*** RECORDS TO PROCESS Section Begins ***

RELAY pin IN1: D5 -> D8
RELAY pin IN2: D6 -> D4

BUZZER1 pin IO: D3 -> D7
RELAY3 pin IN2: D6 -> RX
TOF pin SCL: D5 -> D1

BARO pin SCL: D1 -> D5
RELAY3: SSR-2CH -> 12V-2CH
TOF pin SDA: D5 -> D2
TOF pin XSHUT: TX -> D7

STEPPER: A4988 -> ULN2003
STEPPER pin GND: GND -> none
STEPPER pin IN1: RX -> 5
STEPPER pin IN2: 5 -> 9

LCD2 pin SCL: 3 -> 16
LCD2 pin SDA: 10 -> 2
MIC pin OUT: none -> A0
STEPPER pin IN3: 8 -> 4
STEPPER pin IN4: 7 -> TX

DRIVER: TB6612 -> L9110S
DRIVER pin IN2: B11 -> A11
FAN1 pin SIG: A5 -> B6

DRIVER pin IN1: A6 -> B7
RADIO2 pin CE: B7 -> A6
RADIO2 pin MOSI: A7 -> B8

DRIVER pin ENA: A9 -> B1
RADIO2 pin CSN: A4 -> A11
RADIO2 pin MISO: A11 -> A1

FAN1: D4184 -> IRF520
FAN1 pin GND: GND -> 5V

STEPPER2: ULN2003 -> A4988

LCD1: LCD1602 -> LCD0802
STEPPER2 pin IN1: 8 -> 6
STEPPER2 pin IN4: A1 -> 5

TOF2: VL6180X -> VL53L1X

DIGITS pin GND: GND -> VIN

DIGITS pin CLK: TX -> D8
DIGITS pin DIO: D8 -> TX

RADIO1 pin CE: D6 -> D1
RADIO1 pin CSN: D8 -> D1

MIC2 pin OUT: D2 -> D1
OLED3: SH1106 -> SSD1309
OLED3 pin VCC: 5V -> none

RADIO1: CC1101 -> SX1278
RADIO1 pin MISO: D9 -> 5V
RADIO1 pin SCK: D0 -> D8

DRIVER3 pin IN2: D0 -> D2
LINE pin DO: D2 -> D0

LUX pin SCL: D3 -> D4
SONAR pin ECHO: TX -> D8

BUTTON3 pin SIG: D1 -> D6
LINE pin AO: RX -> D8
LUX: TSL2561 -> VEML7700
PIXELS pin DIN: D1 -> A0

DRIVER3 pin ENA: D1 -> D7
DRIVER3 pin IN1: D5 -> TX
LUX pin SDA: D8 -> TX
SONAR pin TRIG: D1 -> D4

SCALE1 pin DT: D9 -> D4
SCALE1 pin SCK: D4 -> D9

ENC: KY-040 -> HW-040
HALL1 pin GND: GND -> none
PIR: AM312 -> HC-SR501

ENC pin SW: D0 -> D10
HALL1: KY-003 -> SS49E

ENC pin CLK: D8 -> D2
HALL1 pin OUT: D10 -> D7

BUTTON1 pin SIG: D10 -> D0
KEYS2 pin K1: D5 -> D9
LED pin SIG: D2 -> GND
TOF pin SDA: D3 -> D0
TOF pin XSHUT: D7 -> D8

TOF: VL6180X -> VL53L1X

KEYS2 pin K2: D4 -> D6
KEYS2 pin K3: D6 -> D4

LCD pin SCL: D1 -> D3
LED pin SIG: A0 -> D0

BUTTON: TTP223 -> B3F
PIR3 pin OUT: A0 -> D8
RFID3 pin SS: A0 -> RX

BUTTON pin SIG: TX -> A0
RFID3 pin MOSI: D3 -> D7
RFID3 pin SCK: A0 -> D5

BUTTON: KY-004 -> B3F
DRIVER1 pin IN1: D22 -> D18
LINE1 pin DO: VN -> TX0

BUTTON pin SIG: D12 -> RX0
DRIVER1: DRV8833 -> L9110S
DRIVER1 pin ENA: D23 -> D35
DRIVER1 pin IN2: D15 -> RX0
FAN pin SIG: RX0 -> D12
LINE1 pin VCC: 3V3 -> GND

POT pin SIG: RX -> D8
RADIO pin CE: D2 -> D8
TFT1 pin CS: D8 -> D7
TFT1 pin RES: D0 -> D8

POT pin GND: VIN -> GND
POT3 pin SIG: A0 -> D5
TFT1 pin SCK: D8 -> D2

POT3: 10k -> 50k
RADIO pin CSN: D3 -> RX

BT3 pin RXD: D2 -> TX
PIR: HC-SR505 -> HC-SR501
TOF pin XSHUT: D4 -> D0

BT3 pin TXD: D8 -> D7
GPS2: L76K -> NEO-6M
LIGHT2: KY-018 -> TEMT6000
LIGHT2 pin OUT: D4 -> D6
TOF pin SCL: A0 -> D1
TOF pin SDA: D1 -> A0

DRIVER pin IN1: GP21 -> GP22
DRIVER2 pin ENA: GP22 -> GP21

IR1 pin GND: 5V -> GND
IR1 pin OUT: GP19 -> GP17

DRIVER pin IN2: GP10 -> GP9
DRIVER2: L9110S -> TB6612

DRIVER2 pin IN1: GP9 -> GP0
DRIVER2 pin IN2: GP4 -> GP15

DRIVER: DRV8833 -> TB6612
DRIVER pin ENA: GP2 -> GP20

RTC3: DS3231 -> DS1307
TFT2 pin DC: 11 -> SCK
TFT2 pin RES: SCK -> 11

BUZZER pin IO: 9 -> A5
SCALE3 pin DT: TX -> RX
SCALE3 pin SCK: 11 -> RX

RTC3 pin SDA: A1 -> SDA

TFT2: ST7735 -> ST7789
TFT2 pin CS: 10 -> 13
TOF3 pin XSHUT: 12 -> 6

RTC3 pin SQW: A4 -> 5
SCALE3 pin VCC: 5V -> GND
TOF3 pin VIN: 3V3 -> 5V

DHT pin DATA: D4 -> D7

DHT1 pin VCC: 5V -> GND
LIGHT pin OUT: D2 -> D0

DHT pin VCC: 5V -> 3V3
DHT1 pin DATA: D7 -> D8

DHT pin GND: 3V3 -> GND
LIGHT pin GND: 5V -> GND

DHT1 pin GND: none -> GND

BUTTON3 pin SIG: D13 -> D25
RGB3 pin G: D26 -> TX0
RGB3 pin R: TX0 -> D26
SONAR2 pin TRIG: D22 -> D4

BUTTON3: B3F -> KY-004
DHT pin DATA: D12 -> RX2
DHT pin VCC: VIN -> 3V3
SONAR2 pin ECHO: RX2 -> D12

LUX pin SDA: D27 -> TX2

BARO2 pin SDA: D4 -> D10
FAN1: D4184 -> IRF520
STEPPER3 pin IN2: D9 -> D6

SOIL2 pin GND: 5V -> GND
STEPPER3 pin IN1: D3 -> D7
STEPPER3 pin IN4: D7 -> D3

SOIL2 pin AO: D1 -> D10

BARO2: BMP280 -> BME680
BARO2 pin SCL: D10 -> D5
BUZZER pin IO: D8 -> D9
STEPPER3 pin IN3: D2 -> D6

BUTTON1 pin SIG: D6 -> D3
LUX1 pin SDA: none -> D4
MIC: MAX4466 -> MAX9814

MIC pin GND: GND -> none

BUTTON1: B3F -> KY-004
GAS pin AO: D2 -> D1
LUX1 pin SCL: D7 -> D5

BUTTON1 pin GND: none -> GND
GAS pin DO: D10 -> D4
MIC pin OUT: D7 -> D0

*** RECORDS TO PROCESS Section Ends ***

TASK ▸
Copy the stretch of the records above that runs from the line with "LINE pin DO: D2 -> D0" through the line with "PIR: HC-SR505 -> HC-SR501". Both end lines belong in the copy, and nothing else does.

FINISHED EXERCISE ▸
LINE pin DO: D2 -> D0

LUX pin SCL: D3 -> D4
SONAR pin ECHO: TX -> D8

BUTTON3 pin SIG: D1 -> D6
LINE pin AO: RX -> D8
LUX: TSL2561 -> VEML7700
PIXELS pin DIN: D1 -> A0

DRIVER3 pin ENA: D1 -> D7
DRIVER3 pin IN1: D5 -> TX
LUX pin SDA: D8 -> TX
SONAR pin TRIG: D1 -> D4

SCALE1 pin DT: D9 -> D4
SCALE1 pin SCK: D4 -> D9

ENC: KY-040 -> HW-040
HALL1 pin GND: GND -> none
PIR: AM312 -> HC-SR501

ENC pin SW: D0 -> D10
HALL1: KY-003 -> SS49E

ENC pin CLK: D8 -> D2
HALL1 pin OUT: D10 -> D7

BUTTON1 pin SIG: D10 -> D0
KEYS2 pin K1: D5 -> D9
LED pin SIG: D2 -> GND
TOF pin SDA: D3 -> D0
TOF pin XSHUT: D7 -> D8

TOF: VL6180X -> VL53L1X

KEYS2 pin K2: D4 -> D6
KEYS2 pin K3: D6 -> D4

LCD pin SCL: D1 -> D3
LED pin SIG: A0 -> D0

BUTTON: TTP223 -> B3F
PIR3 pin OUT: A0 -> D8
RFID3 pin SS: A0 -> RX

BUTTON pin SIG: TX -> A0
RFID3 pin MOSI: D3 -> D7
RFID3 pin SCK: A0 -> D5

BUTTON: KY-004 -> B3F
DRIVER1 pin IN1: D22 -> D18
LINE1 pin DO: VN -> TX0

BUTTON pin SIG: D12 -> RX0
DRIVER1: DRV8833 -> L9110S
DRIVER1 pin ENA: D23 -> D35
DRIVER1 pin IN2: D15 -> RX0
FAN pin SIG: RX0 -> D12
LINE1 pin VCC: 3V3 -> GND

POT pin SIG: RX -> D8
RADIO pin CE: D2 -> D8
TFT1 pin CS: D8 -> D7
TFT1 pin RES: D0 -> D8

POT pin GND: VIN -> GND
POT3 pin SIG: A0 -> D5
TFT1 pin SCK: D8 -> D2

POT3: 10k -> 50k
RADIO pin CSN: D3 -> RX

BT3 pin RXD: D2 -> TX
PIR: HC-SR505 -> HC-SR501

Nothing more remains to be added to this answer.